▶ _INSTRUCCIÓN DADA_: Copia las líneas desde la que contiene "Based on the photo, from" hasta la que contiene "From the image's view, wooden", ambas incluidas, y sustituye "wooden chair" por "plastic chair" sin alterar nada más.

***

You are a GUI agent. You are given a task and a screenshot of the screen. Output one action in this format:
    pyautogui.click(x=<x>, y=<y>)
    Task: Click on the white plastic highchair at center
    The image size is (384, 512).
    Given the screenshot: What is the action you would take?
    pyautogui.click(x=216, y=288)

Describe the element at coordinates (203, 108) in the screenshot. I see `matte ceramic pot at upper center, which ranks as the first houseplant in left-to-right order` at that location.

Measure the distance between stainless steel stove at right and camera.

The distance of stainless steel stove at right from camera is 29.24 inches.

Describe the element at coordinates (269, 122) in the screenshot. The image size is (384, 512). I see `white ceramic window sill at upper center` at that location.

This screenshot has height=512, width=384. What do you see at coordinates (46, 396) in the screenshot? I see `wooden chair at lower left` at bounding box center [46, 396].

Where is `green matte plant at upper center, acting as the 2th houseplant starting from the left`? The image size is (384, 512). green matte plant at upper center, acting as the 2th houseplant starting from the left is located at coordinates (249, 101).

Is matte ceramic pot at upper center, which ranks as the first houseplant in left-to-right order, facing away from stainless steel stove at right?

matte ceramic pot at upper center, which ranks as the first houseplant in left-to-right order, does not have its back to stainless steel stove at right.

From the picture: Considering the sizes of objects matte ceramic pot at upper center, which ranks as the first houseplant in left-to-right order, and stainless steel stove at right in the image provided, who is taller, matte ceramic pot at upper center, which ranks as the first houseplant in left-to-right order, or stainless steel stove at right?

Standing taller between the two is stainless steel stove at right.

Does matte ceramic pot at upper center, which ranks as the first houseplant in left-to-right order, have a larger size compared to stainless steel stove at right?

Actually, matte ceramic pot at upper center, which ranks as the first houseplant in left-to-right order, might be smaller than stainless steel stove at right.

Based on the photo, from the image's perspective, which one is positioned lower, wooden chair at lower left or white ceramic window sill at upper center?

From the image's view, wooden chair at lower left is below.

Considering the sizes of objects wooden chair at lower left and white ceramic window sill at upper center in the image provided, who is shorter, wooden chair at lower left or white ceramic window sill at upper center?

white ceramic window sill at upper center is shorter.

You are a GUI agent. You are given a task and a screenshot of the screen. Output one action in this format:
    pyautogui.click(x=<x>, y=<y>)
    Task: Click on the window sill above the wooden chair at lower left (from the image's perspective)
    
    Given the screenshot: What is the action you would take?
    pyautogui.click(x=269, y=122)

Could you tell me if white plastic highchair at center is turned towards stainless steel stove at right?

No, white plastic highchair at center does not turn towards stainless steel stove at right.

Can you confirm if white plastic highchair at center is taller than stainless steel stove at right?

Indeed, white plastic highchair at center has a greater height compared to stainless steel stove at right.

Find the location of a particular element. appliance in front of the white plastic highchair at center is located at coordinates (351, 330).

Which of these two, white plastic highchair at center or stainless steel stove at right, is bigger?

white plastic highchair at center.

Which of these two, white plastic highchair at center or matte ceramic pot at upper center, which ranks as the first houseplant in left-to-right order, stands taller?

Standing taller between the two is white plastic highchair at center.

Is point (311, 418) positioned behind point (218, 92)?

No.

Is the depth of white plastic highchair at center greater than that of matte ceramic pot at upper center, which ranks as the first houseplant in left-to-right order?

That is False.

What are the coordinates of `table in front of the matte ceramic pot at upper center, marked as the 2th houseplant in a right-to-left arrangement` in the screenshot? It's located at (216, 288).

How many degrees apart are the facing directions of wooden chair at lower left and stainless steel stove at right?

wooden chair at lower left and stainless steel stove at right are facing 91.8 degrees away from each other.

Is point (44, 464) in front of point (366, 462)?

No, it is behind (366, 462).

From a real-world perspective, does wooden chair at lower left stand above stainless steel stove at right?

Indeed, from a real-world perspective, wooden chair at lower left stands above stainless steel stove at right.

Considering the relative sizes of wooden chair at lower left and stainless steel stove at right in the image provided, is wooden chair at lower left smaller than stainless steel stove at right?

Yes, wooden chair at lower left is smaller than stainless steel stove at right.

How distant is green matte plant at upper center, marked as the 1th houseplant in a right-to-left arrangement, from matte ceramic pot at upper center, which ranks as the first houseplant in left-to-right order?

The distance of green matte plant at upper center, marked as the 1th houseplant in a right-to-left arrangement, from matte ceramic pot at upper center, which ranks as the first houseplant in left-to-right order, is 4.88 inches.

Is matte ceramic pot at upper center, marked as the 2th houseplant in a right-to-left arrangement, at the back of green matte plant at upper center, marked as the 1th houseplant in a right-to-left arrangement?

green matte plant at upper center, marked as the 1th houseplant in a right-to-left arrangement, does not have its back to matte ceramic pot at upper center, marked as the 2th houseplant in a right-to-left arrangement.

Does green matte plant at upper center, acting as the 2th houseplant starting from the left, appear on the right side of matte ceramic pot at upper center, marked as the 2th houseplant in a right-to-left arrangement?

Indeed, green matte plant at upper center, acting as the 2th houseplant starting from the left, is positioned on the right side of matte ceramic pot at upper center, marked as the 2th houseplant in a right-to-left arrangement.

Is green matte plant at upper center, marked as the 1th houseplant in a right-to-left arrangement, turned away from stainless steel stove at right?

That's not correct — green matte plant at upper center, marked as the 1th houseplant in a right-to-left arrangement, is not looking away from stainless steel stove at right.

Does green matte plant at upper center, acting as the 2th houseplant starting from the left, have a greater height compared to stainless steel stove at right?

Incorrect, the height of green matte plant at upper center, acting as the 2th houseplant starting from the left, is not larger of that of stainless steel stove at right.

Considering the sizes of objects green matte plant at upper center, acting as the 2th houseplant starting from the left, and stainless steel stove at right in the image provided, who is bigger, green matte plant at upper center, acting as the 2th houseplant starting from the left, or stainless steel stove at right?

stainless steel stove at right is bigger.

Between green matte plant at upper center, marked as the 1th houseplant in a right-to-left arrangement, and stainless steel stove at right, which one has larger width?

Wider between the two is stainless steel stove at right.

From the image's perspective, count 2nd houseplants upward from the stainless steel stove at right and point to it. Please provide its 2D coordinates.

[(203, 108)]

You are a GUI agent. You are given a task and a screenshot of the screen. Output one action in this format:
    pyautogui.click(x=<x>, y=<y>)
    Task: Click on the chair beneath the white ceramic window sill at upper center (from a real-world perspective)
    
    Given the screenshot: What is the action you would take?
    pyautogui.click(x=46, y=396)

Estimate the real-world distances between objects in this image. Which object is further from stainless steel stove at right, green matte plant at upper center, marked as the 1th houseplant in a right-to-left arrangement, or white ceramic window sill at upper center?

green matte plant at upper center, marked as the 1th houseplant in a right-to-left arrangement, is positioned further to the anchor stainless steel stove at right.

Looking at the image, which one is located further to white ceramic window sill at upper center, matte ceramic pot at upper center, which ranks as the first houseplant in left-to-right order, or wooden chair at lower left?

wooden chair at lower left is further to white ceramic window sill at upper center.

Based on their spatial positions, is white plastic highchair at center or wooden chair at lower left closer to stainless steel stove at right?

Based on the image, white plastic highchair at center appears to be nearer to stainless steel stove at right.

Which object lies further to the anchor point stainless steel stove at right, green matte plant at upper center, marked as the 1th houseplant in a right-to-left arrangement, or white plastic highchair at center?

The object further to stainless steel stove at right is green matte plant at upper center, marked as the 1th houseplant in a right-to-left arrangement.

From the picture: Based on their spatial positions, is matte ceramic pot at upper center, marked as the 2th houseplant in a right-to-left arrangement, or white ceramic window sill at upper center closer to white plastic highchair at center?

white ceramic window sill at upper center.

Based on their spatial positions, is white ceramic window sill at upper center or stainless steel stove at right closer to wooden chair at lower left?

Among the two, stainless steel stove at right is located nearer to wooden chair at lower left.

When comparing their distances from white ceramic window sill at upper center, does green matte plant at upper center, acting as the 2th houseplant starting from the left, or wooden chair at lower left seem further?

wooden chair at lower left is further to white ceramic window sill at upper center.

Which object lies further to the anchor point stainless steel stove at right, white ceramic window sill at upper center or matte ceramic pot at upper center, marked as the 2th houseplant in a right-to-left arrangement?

***

▶ _RESULTADO_:
Based on the photo, from the image's perspective, which one is positioned lower, plastic chair at lower left or white ceramic window sill at upper center?

From the image's view, plastic chair at lower left is below.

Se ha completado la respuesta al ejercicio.